─── EXERCISE DATA ───
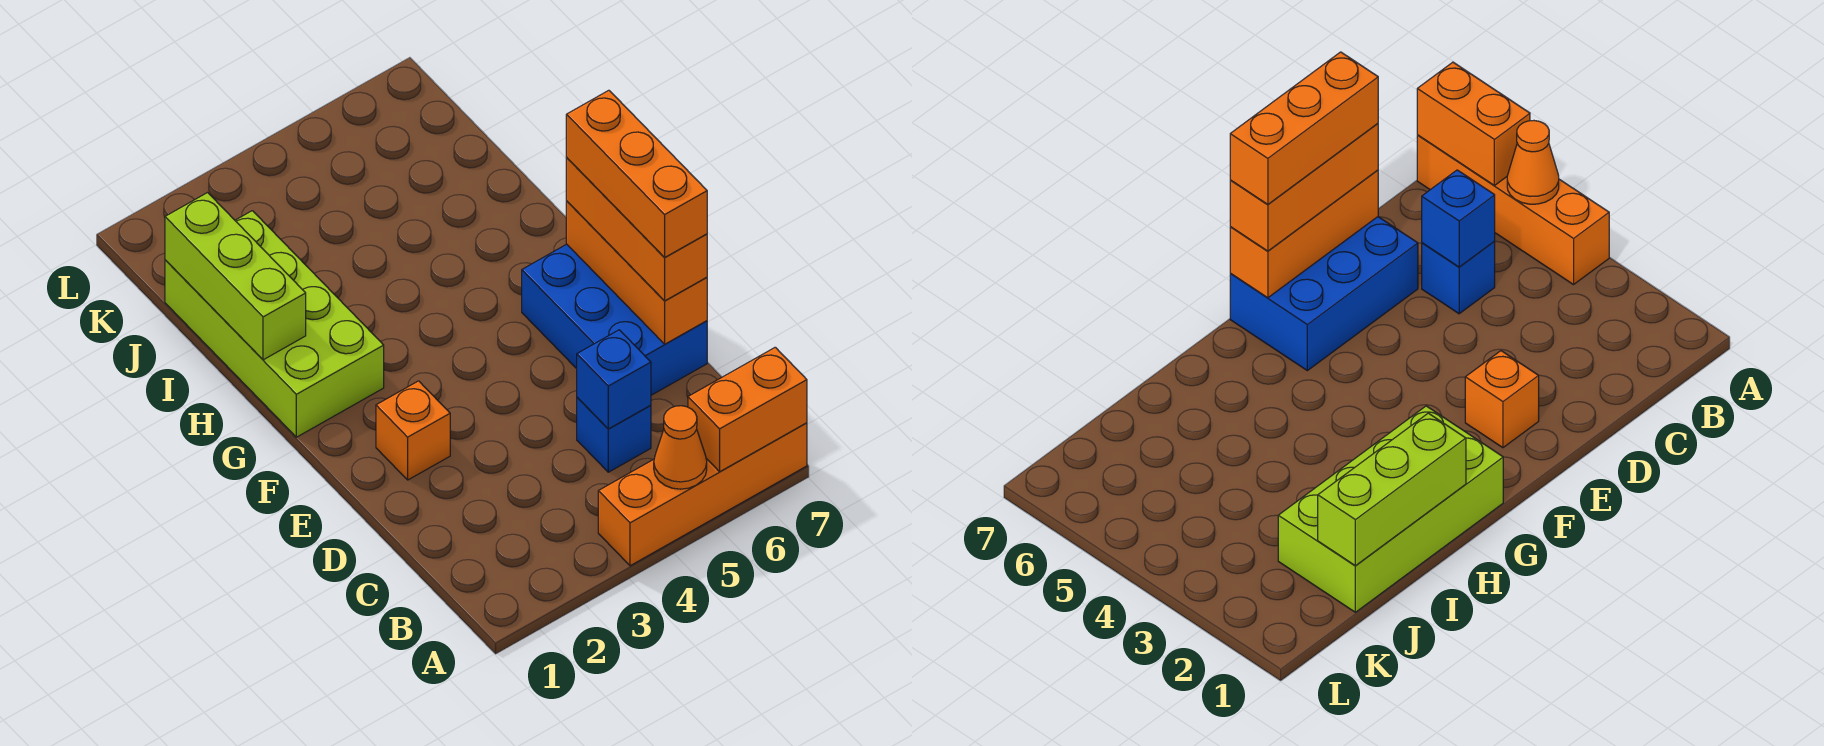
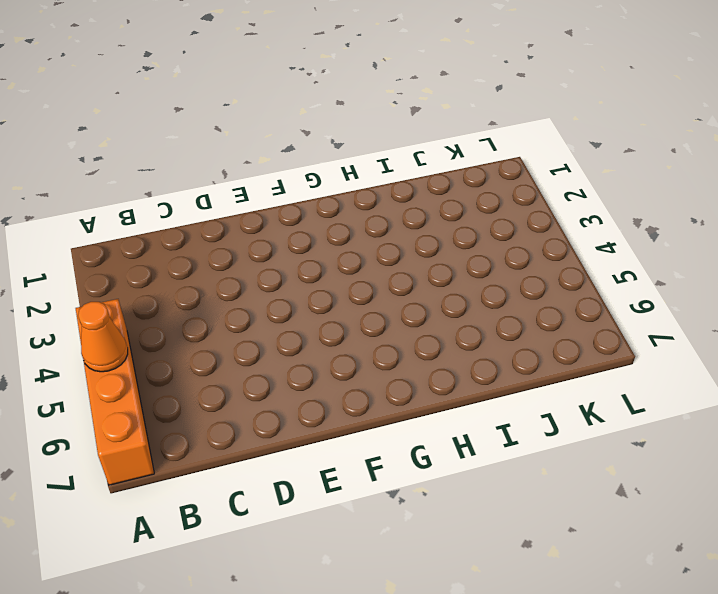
none -> blue 1x1 brick [577,398,651,472]
none -> blue 2x3 brick [522,244,707,395]
none -> orange 1x1 brick [376,381,450,480]

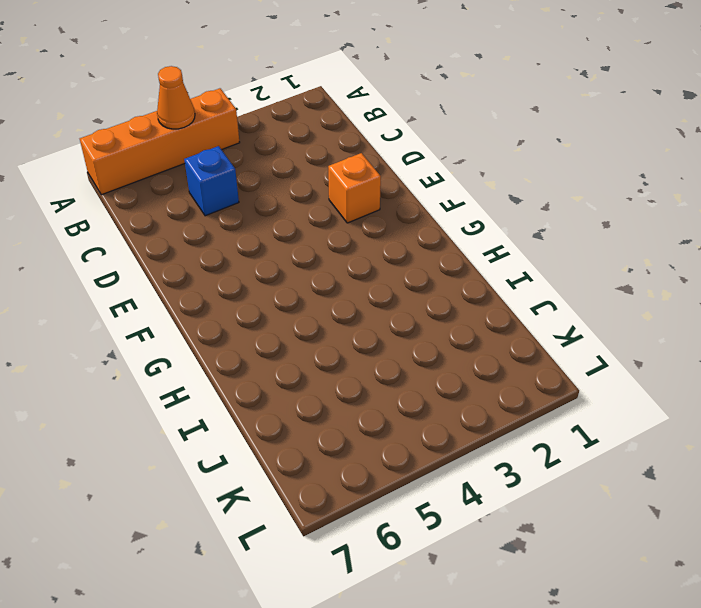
none -> blue 2x3 brick [522,244,707,395]
none -> lime 2x4 brick [165,211,384,437]
none -> orange 1x2 brick [688,347,807,472]

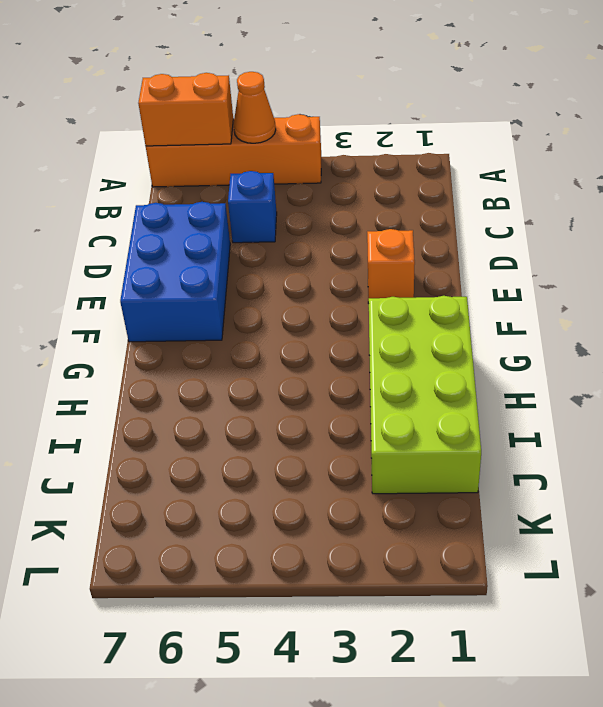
none -> blue 1x1 brick [577,330,651,429]
none -> orange 1x3 brick [566,201,707,344]
none -> lime 1x3 brick [165,193,306,360]

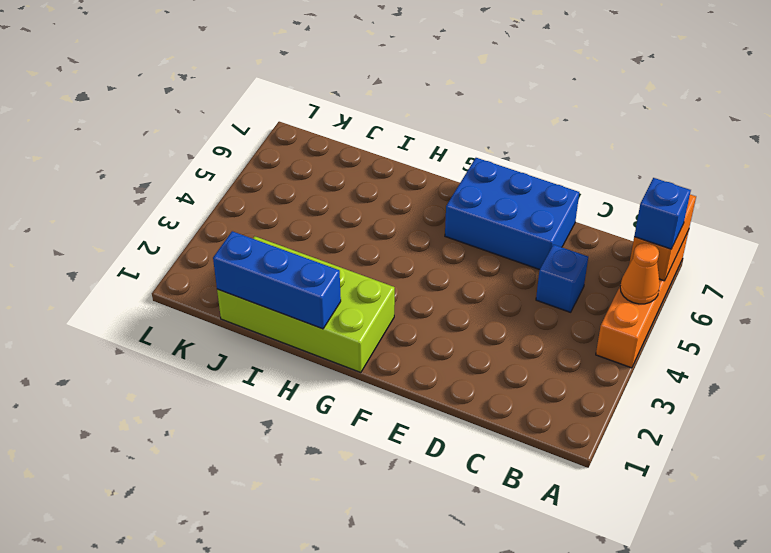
blue 1x1 brick [634,178,691,249] -> blue 1x1 brick moved to [577,330,651,429]
blue 1x3 brick [213,231,341,329] -> lime 1x3 brick [165,193,306,360]
none -> orange 1x1 brick [376,381,450,480]
none -> orange 1x3 brick [566,201,707,344]
none -> orange 1x3 brick [566,158,707,301]

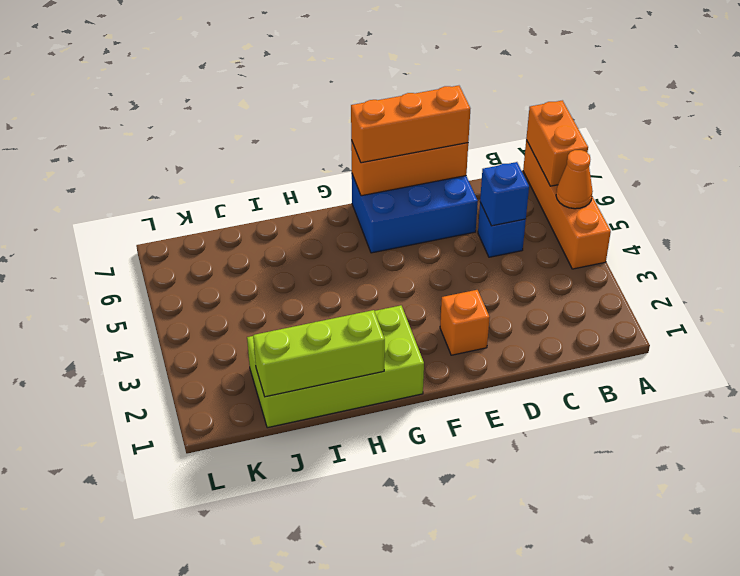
none -> orange 1x3 brick [566,90,707,258]

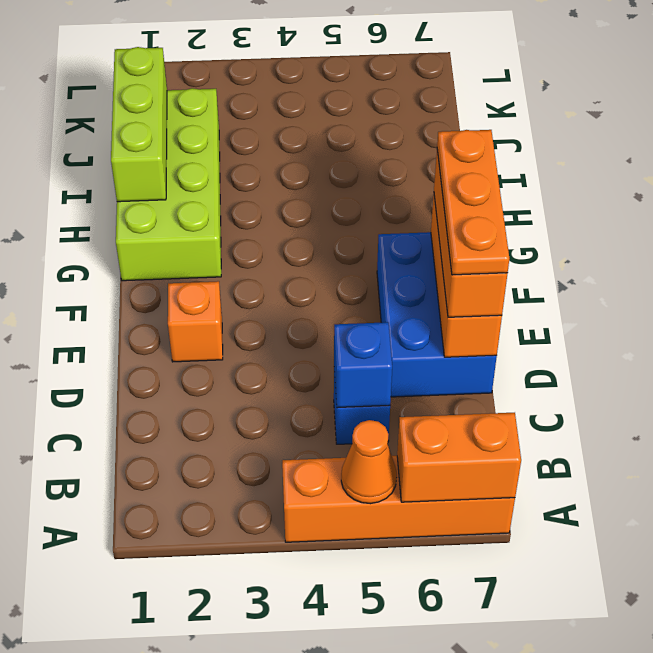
orange 1x3 plate [437,130,509,275] -> orange 1x3 brick [566,90,707,258]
───
TASK OBJECTIVE: Output the entries above exactly, without their pictures.

YOUR SOLUTION:
none -> blue 1x1 brick [577,398,651,472]
none -> blue 2x3 brick [522,244,707,395]
none -> orange 1x1 brick [376,381,450,480]

none -> blue 2x3 brick [522,244,707,395]
none -> lime 2x4 brick [165,211,384,437]
none -> orange 1x2 brick [688,347,807,472]

none -> blue 1x1 brick [577,330,651,429]
none -> orange 1x3 brick [566,201,707,344]
none -> lime 1x3 brick [165,193,306,360]

blue 1x1 brick [634,178,691,249] -> blue 1x1 brick moved to [577,330,651,429]
blue 1x3 brick [213,231,341,329] -> lime 1x3 brick [165,193,306,360]
none -> orange 1x1 brick [376,381,450,480]
none -> orange 1x3 brick [566,201,707,344]
none -> orange 1x3 brick [566,158,707,301]

none -> orange 1x3 brick [566,90,707,258]

orange 1x3 plate [437,130,509,275] -> orange 1x3 brick [566,90,707,258]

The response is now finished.